## WHAT YOU HAVE TO DO
Up to and including the line with "C204: 47nF (GND, IC203/PC0) -> none", repeat every line of the listing exactly, beginning at the first.

## EXERCISE INPUTS
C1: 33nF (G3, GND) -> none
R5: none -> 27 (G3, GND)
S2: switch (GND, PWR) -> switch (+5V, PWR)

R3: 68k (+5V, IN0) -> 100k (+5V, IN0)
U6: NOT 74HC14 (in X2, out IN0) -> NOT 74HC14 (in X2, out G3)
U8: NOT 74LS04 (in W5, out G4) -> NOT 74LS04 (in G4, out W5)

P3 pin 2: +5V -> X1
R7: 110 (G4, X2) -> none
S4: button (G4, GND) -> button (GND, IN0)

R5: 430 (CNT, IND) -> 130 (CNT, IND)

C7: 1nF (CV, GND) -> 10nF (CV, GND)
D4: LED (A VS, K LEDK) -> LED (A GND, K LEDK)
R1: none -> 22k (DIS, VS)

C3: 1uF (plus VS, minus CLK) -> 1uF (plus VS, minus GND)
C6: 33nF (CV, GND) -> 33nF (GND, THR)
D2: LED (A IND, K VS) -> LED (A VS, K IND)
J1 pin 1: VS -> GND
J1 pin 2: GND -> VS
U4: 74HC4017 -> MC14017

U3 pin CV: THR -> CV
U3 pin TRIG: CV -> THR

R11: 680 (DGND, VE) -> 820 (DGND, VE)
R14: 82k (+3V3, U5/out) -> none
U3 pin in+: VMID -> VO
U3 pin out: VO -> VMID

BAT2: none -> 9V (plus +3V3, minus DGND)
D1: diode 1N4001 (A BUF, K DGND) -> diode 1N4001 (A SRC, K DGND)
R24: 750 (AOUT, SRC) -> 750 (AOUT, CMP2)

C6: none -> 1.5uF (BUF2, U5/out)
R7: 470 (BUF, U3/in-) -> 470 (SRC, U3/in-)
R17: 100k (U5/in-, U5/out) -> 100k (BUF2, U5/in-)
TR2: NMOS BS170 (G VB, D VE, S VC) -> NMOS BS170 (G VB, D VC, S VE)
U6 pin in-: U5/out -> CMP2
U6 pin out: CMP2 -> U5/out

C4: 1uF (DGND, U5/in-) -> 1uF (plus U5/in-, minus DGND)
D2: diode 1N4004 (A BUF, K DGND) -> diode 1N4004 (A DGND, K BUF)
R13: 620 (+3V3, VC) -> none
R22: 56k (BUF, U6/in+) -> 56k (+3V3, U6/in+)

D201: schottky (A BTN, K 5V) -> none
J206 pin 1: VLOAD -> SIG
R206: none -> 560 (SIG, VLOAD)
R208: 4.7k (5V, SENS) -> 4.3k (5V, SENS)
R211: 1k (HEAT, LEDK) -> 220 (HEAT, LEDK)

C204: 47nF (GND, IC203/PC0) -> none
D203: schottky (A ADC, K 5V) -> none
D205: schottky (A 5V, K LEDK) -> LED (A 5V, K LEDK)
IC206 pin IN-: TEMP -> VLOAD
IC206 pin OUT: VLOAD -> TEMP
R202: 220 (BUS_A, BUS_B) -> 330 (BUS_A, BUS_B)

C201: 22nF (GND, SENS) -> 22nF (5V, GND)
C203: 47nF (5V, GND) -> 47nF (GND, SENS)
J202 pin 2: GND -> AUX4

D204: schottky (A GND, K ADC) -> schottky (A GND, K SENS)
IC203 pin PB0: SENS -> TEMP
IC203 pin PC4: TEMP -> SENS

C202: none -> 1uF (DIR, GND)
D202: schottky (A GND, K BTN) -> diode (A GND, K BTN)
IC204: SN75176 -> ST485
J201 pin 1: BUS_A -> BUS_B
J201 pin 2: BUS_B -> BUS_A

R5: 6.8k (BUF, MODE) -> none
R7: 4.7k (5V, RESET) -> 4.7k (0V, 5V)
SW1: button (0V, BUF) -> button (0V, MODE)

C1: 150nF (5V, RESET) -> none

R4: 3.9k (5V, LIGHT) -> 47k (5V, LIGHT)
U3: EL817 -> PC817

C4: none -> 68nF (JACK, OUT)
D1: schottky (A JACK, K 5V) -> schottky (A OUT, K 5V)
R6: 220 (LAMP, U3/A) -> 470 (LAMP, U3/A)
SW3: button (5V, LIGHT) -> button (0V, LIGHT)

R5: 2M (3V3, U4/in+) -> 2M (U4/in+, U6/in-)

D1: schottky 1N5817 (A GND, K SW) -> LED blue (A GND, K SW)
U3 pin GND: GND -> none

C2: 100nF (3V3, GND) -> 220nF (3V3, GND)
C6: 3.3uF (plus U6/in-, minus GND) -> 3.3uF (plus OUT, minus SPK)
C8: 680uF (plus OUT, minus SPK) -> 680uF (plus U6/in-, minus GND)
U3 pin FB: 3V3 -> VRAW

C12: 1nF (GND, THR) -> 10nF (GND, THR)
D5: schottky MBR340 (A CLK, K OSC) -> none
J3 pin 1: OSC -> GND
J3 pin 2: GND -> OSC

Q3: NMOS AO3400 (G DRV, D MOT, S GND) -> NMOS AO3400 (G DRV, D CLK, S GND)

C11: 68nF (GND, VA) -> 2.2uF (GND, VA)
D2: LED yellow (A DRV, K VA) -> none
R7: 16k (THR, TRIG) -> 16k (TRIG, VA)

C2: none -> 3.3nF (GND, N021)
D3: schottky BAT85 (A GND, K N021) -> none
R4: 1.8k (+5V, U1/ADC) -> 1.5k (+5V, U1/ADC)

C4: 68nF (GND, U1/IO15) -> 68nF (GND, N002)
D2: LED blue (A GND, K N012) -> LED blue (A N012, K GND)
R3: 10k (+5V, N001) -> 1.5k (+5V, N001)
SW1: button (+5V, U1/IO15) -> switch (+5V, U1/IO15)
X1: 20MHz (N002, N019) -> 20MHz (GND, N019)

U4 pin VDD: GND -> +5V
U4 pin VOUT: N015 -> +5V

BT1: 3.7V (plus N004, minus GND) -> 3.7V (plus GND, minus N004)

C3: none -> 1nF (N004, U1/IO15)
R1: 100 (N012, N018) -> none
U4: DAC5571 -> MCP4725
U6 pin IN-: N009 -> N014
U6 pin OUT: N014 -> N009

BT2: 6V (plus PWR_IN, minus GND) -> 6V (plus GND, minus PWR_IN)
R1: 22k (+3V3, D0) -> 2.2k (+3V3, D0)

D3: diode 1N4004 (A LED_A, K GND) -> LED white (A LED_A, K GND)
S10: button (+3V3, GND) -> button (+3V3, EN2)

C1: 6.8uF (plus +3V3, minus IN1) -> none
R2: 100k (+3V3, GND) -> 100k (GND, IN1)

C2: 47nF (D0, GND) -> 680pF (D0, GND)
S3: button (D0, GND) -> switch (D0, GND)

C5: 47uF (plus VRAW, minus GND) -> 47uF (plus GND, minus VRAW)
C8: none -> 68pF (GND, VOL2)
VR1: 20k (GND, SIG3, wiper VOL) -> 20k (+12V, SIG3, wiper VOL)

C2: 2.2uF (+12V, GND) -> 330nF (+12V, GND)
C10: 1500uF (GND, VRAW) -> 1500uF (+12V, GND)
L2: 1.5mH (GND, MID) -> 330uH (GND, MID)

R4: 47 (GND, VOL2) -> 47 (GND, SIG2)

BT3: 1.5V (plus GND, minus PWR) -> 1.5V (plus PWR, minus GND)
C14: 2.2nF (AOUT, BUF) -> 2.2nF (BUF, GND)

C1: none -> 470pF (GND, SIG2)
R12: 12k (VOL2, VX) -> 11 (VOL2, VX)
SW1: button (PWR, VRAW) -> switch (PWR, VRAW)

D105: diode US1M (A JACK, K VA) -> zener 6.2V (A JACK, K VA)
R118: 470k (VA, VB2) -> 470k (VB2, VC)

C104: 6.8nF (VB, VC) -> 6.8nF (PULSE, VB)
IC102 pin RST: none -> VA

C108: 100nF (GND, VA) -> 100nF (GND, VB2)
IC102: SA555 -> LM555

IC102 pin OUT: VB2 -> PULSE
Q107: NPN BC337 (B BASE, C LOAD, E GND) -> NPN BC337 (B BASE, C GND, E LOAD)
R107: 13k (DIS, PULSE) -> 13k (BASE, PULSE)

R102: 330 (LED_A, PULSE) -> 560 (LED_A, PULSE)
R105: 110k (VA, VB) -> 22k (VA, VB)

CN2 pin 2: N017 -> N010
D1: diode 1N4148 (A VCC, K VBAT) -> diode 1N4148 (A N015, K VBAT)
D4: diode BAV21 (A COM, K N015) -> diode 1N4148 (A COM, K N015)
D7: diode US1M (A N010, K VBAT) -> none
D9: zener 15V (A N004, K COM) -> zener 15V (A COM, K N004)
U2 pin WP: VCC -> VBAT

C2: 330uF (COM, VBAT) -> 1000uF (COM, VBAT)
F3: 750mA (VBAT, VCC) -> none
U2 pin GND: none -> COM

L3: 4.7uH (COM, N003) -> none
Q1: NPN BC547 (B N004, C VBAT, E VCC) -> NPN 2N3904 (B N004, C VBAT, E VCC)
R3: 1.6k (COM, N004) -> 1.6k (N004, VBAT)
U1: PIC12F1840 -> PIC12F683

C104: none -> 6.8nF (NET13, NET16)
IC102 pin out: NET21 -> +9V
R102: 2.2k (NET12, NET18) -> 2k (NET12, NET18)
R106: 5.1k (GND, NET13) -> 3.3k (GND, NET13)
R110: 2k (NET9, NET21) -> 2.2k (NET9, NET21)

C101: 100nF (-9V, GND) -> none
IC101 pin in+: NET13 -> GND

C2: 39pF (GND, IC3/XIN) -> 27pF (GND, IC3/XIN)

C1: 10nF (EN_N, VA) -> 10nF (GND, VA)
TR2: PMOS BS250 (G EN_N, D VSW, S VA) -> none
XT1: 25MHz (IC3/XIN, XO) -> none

## TASK ANSWER
C1: 33nF (G3, GND) -> none
R5: none -> 27 (G3, GND)
S2: switch (GND, PWR) -> switch (+5V, PWR)

R3: 68k (+5V, IN0) -> 100k (+5V, IN0)
U6: NOT 74HC14 (in X2, out IN0) -> NOT 74HC14 (in X2, out G3)
U8: NOT 74LS04 (in W5, out G4) -> NOT 74LS04 (in G4, out W5)

P3 pin 2: +5V -> X1
R7: 110 (G4, X2) -> none
S4: button (G4, GND) -> button (GND, IN0)

R5: 430 (CNT, IND) -> 130 (CNT, IND)

C7: 1nF (CV, GND) -> 10nF (CV, GND)
D4: LED (A VS, K LEDK) -> LED (A GND, K LEDK)
R1: none -> 22k (DIS, VS)

C3: 1uF (plus VS, minus CLK) -> 1uF (plus VS, minus GND)
C6: 33nF (CV, GND) -> 33nF (GND, THR)
D2: LED (A IND, K VS) -> LED (A VS, K IND)
J1 pin 1: VS -> GND
J1 pin 2: GND -> VS
U4: 74HC4017 -> MC14017

U3 pin CV: THR -> CV
U3 pin TRIG: CV -> THR

R11: 680 (DGND, VE) -> 820 (DGND, VE)
R14: 82k (+3V3, U5/out) -> none
U3 pin in+: VMID -> VO
U3 pin out: VO -> VMID

BAT2: none -> 9V (plus +3V3, minus DGND)
D1: diode 1N4001 (A BUF, K DGND) -> diode 1N4001 (A SRC, K DGND)
R24: 750 (AOUT, SRC) -> 750 (AOUT, CMP2)

C6: none -> 1.5uF (BUF2, U5/out)
R7: 470 (BUF, U3/in-) -> 470 (SRC, U3/in-)
R17: 100k (U5/in-, U5/out) -> 100k (BUF2, U5/in-)
TR2: NMOS BS170 (G VB, D VE, S VC) -> NMOS BS170 (G VB, D VC, S VE)
U6 pin in-: U5/out -> CMP2
U6 pin out: CMP2 -> U5/out

C4: 1uF (DGND, U5/in-) -> 1uF (plus U5/in-, minus DGND)
D2: diode 1N4004 (A BUF, K DGND) -> diode 1N4004 (A DGND, K BUF)
R13: 620 (+3V3, VC) -> none
R22: 56k (BUF, U6/in+) -> 56k (+3V3, U6/in+)

D201: schottky (A BTN, K 5V) -> none
J206 pin 1: VLOAD -> SIG
R206: none -> 560 (SIG, VLOAD)
R208: 4.7k (5V, SENS) -> 4.3k (5V, SENS)
R211: 1k (HEAT, LEDK) -> 220 (HEAT, LEDK)

C204: 47nF (GND, IC203/PC0) -> none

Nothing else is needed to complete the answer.